Task instructions: Reproduce the full listing as it stands. Images do not belong in the copy.

Supplied information:
◆ ◆ ◆

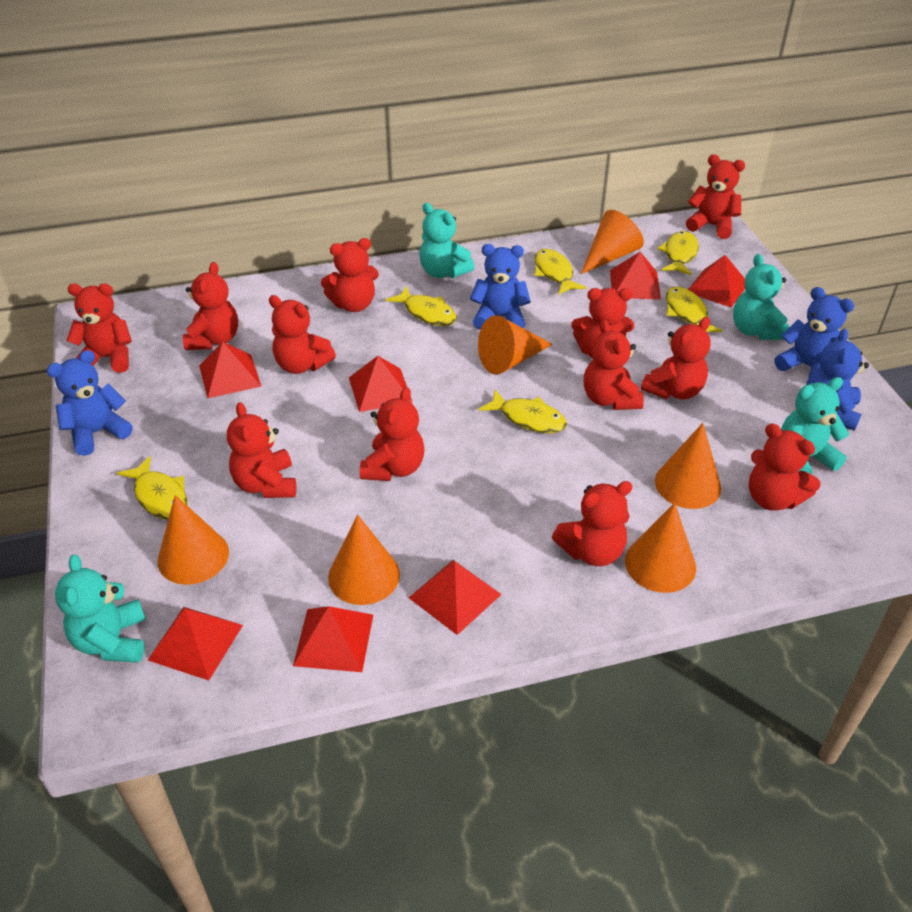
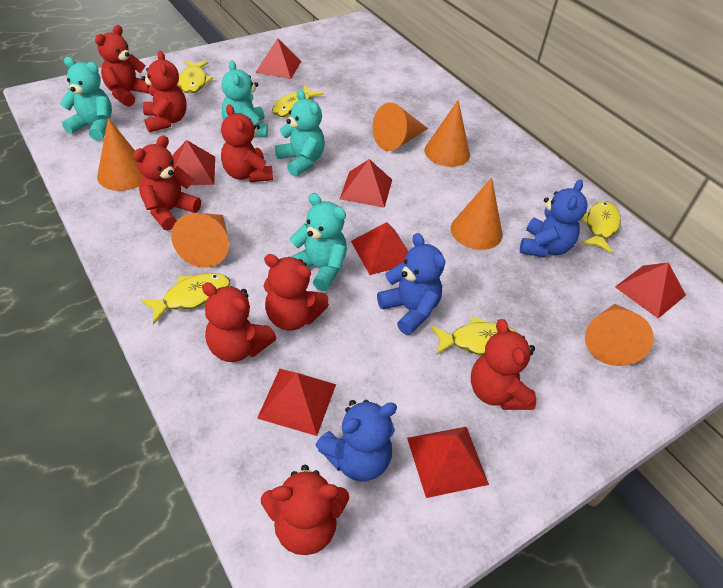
blue teddy bear: 4 -> 3
red teddy bear: 12 -> 8
yellow fish: 6 -> 5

◆ ◆ ◆

Final answer:
blue teddy bear: 4 -> 3
red teddy bear: 12 -> 8
yellow fish: 6 -> 5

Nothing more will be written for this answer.